EXTRACTED MATERIAL:
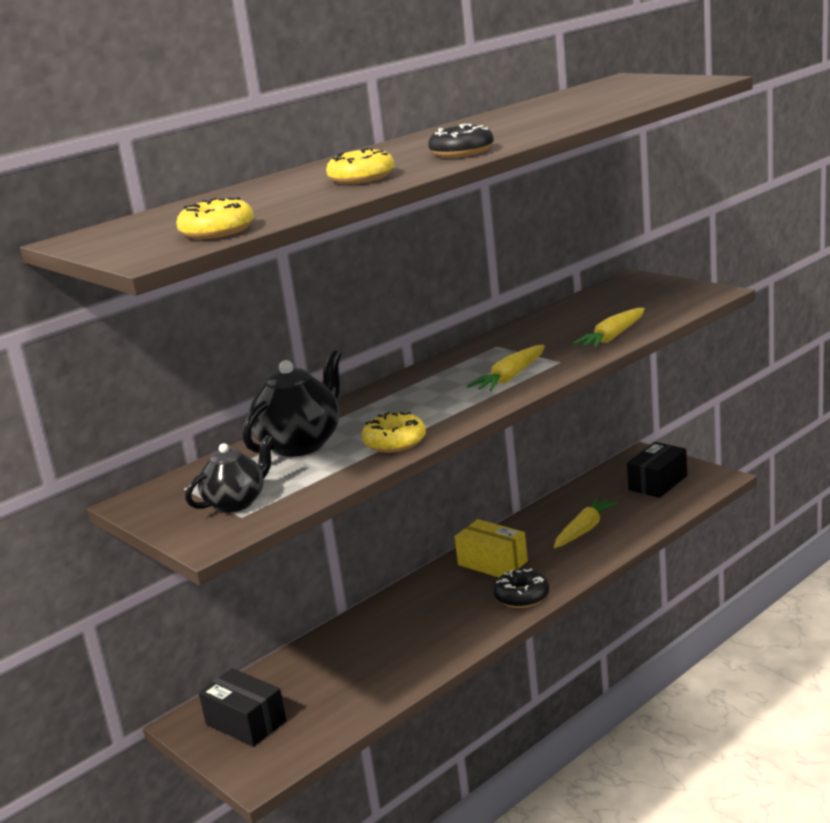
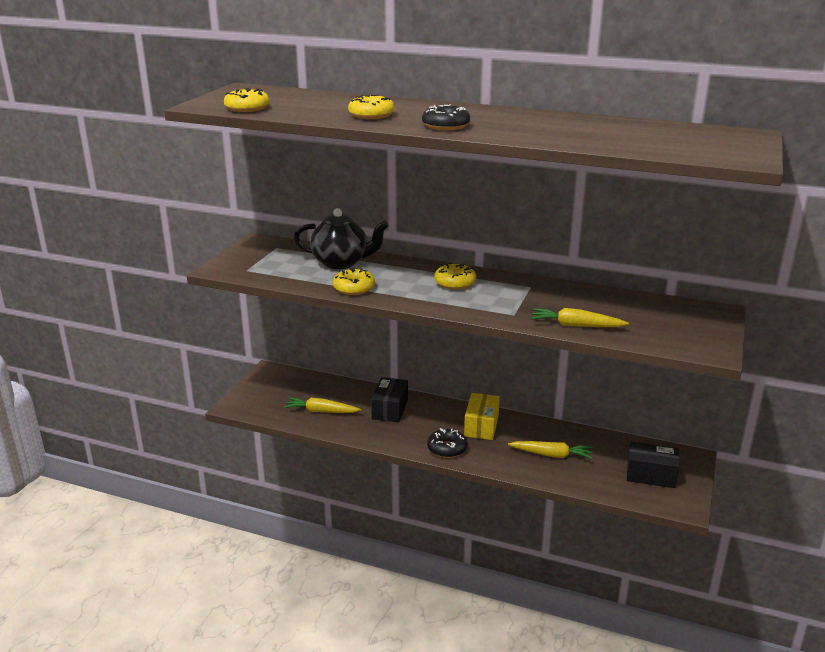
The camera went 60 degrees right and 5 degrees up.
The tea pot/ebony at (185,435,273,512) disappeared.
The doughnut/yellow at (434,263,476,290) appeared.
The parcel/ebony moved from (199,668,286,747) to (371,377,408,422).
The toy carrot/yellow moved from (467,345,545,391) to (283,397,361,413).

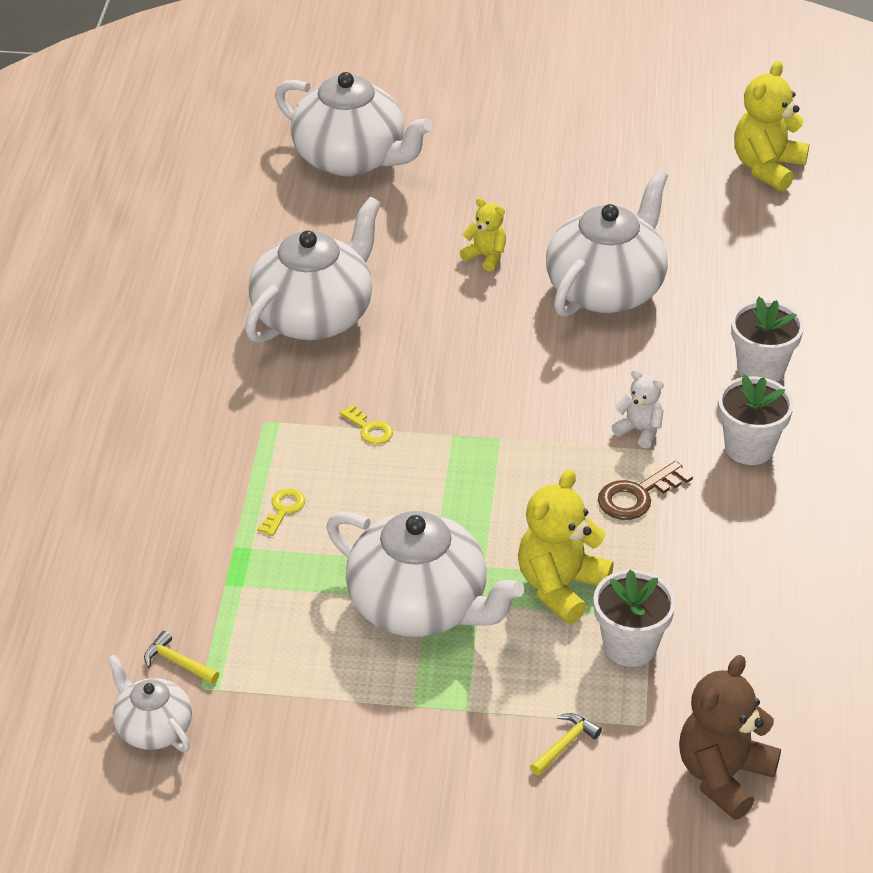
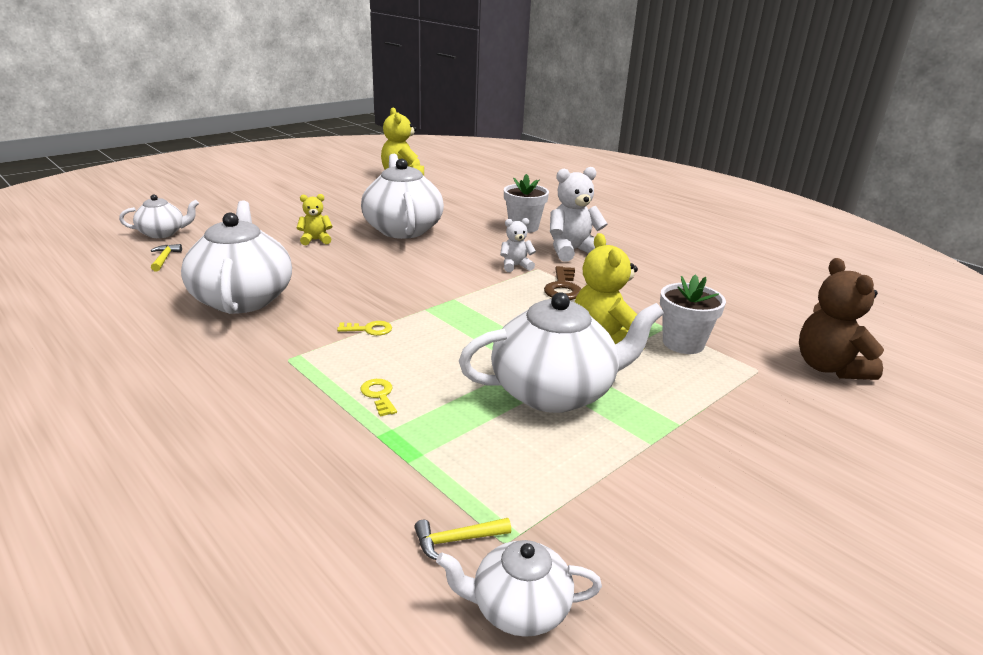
The camera went 50 degrees left and 15 degrees down.
The claw hammer/yellow moved from (530,713,602,776) to (151,244,182,271).
The plant pot/snow-white at (718,375,794,465) was replaced by the teddy bear/snow-white at (550,167,607,261).
The tea pot/snow-white at (275,72,433,176) changed to 0.53 times the size.

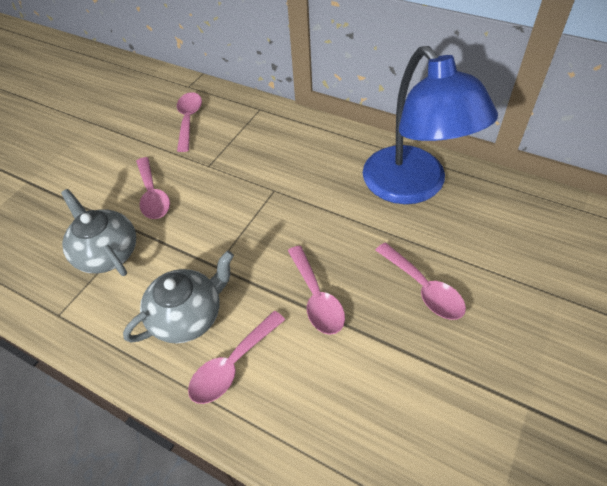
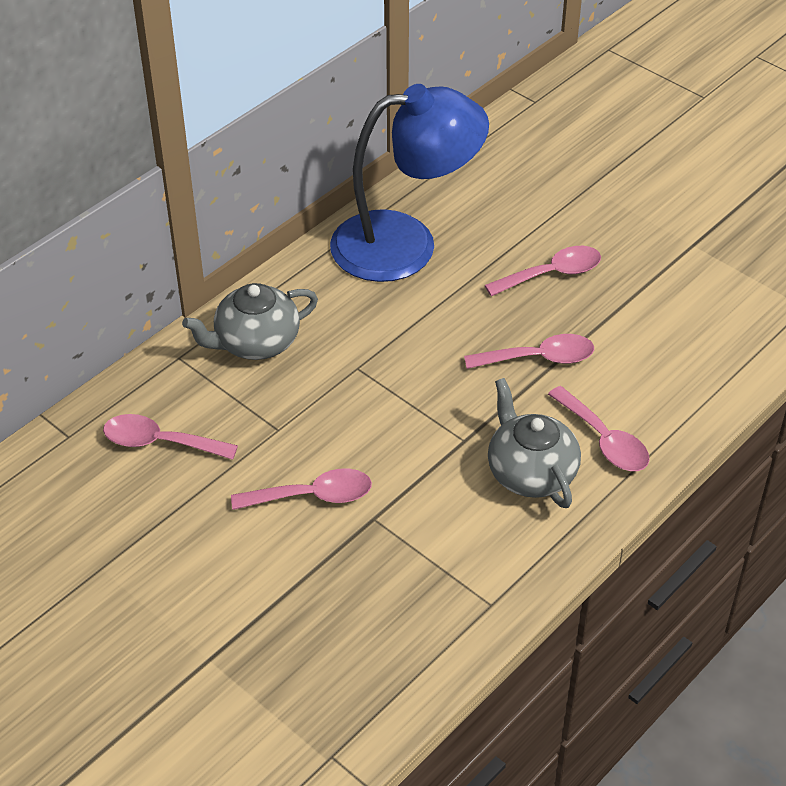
The camera went 80 degrees left and 5 degrees down.
The tea pot/grey moved from (61,189,136,276) to (182,283,318,360).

WHAT NEEDS TO BE DONE:
Reproduce every entry above exactly, and omit the pictures.

WRITTEN ANSWER:
The camera went 60 degrees right and 5 degrees up.
The tea pot/ebony at (185,435,273,512) disappeared.
The doughnut/yellow at (434,263,476,290) appeared.
The parcel/ebony moved from (199,668,286,747) to (371,377,408,422).
The toy carrot/yellow moved from (467,345,545,391) to (283,397,361,413).

The camera went 50 degrees left and 15 degrees down.
The claw hammer/yellow moved from (530,713,602,776) to (151,244,182,271).
The plant pot/snow-white at (718,375,794,465) was replaced by the teddy bear/snow-white at (550,167,607,261).
The tea pot/snow-white at (275,72,433,176) changed to 0.53 times the size.

The camera went 80 degrees left and 5 degrees down.
The tea pot/grey moved from (61,189,136,276) to (182,283,318,360).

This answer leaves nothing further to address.